(The input)

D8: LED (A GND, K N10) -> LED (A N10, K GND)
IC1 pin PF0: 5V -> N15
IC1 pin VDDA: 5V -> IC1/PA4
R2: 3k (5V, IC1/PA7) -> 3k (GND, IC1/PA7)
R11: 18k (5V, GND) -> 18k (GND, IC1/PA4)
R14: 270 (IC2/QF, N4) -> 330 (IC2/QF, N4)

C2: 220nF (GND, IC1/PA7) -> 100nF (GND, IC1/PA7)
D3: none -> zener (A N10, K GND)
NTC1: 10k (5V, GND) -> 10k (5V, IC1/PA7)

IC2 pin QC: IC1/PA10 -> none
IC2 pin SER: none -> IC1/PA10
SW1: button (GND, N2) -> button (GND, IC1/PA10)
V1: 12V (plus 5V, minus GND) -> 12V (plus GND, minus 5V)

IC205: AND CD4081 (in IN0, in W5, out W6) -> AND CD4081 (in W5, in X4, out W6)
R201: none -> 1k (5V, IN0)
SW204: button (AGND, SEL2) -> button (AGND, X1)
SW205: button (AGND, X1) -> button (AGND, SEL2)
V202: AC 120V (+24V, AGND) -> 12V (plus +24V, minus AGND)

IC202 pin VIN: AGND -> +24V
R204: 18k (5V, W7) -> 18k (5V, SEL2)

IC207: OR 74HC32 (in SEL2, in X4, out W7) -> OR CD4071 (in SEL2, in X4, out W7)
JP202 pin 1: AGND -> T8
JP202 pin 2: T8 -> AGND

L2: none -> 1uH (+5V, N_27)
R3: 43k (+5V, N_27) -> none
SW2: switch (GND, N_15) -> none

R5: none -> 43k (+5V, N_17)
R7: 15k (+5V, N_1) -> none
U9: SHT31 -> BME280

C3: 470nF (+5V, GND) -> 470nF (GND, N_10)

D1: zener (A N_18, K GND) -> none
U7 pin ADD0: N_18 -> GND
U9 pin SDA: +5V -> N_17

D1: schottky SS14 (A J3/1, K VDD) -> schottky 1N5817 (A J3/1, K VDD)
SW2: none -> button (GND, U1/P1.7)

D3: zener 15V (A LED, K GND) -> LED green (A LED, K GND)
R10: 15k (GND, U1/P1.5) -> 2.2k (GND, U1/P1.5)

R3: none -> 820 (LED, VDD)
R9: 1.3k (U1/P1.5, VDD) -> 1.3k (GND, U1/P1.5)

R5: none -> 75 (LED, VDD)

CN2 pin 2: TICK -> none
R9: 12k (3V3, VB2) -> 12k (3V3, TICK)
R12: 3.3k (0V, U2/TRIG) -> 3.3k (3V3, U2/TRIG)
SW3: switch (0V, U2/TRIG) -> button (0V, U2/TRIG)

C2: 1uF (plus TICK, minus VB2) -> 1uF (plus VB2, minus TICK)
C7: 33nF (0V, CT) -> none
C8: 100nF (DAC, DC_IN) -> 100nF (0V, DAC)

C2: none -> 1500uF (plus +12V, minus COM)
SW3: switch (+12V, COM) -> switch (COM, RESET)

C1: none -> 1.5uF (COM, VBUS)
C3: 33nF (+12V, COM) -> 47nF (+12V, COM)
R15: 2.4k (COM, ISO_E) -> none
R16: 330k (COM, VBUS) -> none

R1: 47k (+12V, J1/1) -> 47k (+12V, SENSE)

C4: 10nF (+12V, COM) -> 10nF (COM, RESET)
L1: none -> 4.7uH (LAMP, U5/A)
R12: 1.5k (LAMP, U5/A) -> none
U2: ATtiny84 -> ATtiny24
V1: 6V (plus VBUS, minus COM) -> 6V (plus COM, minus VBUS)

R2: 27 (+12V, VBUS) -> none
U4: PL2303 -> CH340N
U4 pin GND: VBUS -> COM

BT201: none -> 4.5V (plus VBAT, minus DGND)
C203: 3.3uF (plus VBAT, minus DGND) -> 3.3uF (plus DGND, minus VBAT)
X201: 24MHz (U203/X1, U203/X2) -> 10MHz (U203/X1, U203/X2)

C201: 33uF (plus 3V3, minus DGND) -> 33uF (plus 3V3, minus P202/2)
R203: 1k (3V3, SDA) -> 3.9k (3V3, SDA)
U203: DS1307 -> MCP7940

(End The input)

== Exercise directions ==
Your job is to return all lines above that hold the word "minus".

== Result of this exercise ==
V1: 12V (plus 5V, minus GND) -> 12V (plus GND, minus 5V)
V202: AC 120V (+24V, AGND) -> 12V (plus +24V, minus AGND)
C2: 1uF (plus TICK, minus VB2) -> 1uF (plus VB2, minus TICK)
C2: none -> 1500uF (plus +12V, minus COM)
V1: 6V (plus VBUS, minus COM) -> 6V (plus COM, minus VBUS)
BT201: none -> 4.5V (plus VBAT, minus DGND)
C203: 3.3uF (plus VBAT, minus DGND) -> 3.3uF (plus DGND, minus VBAT)
C201: 33uF (plus 3V3, minus DGND) -> 33uF (plus 3V3, minus P202/2)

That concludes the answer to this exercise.